How to complete this task:
Up to and including the line that contains "purple diamond: (117, 88)", repeat the entries below exactly from the first line on. Do not carry over any pictures.

Records for processing:
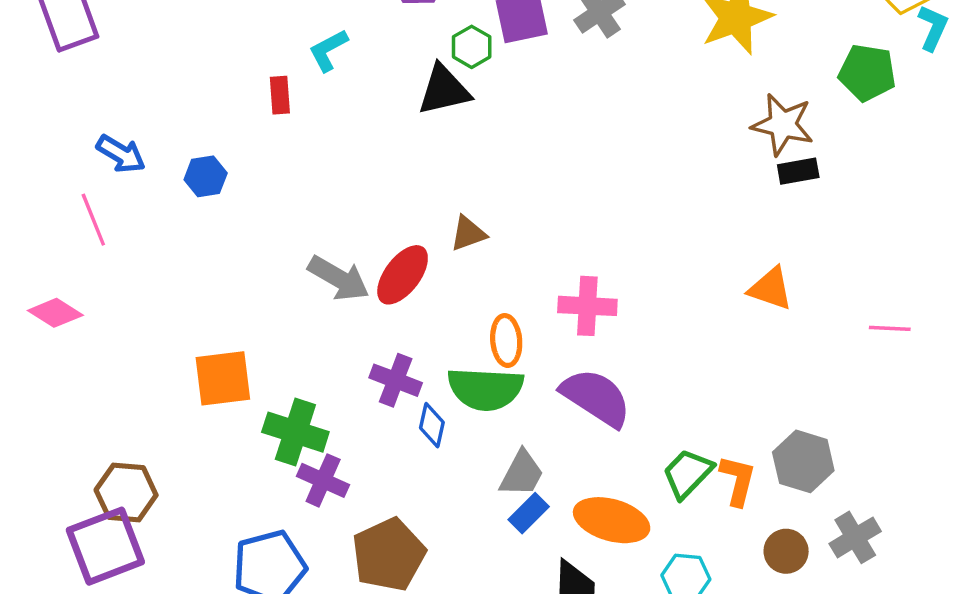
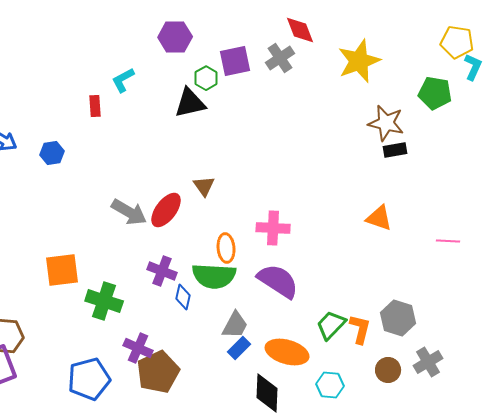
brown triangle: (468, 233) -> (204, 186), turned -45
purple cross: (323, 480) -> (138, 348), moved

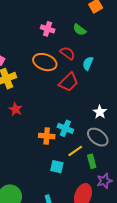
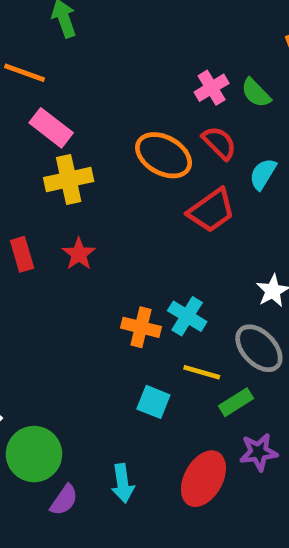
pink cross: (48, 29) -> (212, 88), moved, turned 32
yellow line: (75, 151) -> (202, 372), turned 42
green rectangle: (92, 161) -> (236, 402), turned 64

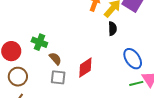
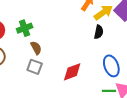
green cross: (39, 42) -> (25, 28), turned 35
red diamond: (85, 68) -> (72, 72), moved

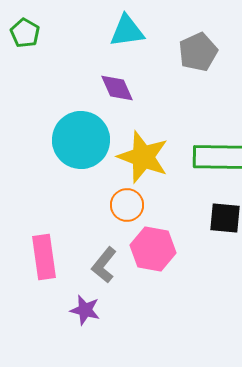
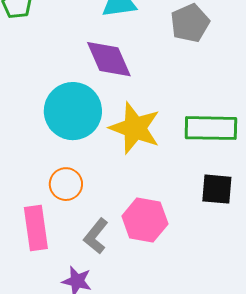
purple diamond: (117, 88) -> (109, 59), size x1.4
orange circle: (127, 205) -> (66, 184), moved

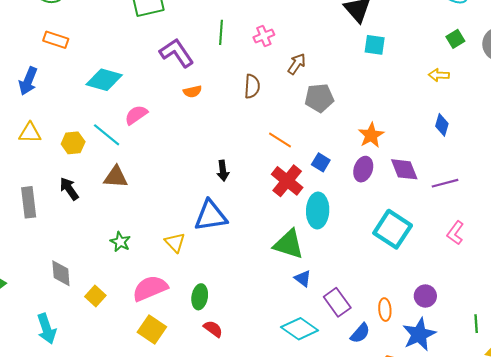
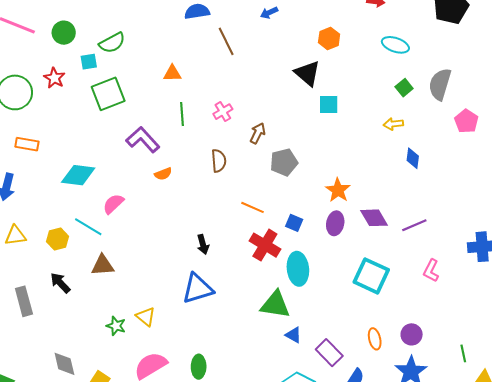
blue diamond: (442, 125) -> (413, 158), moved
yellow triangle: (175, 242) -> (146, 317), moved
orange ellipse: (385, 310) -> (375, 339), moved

Written response:
brown triangle: (468, 233) -> (204, 186), turned -45
purple cross: (323, 480) -> (138, 348), moved

pink cross: (48, 29) -> (212, 88), moved, turned 32
yellow line: (75, 151) -> (202, 372), turned 42
green rectangle: (92, 161) -> (236, 402), turned 64

green cross: (39, 42) -> (25, 28), turned 35
red diamond: (85, 68) -> (72, 72), moved

purple diamond: (117, 88) -> (109, 59), size x1.4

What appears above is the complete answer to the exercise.